§ **WORK ITEM**: Would you write out the full listing exactly, without any pictures?

§ **INFORMATION PROVIDED**:
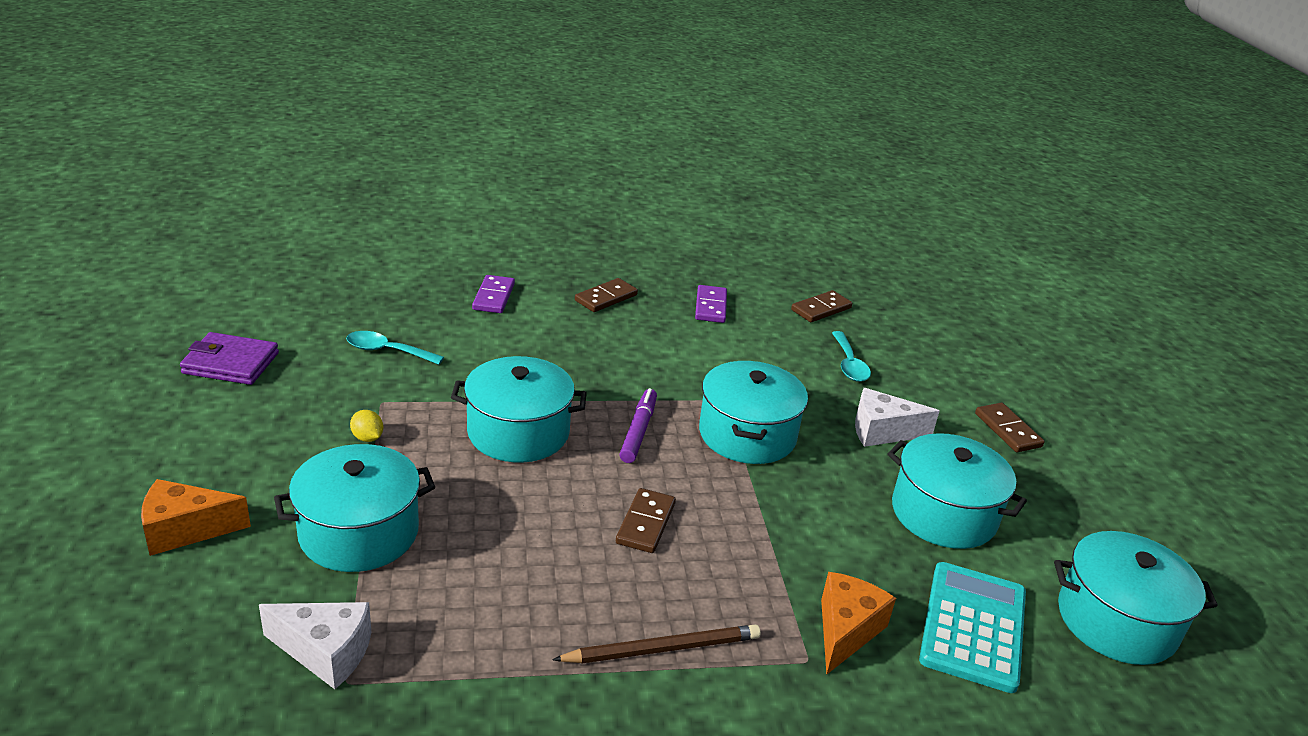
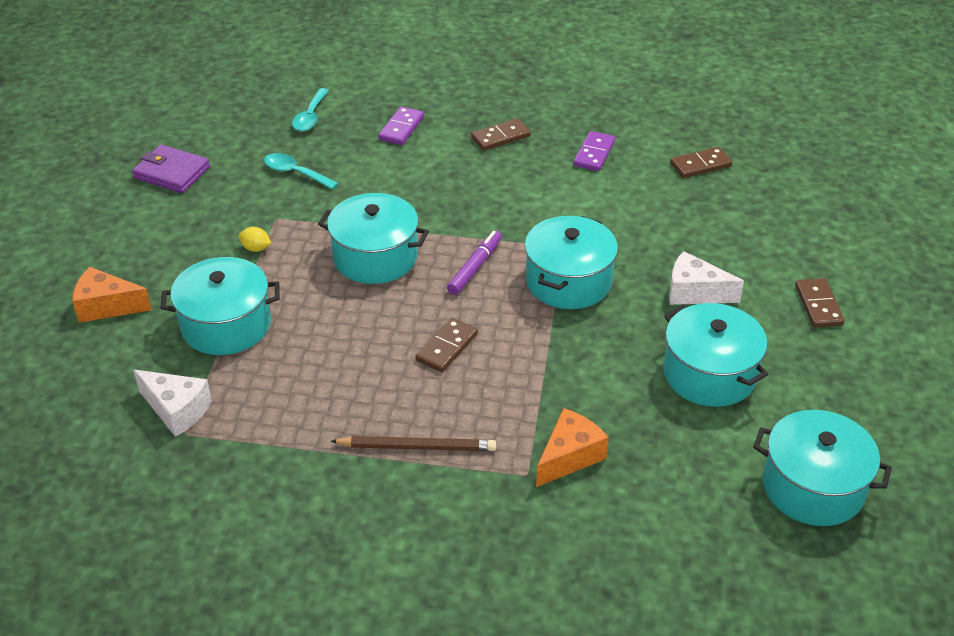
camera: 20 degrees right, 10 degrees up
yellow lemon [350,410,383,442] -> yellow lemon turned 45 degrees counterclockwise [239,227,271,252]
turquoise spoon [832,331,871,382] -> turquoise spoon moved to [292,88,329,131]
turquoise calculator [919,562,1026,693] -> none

§ **RESULT**:
camera: 20 degrees right, 10 degrees up
yellow lemon [350,410,383,442] -> yellow lemon turned 45 degrees counterclockwise [239,227,271,252]
turquoise spoon [832,331,871,382] -> turquoise spoon moved to [292,88,329,131]
turquoise calculator [919,562,1026,693] -> none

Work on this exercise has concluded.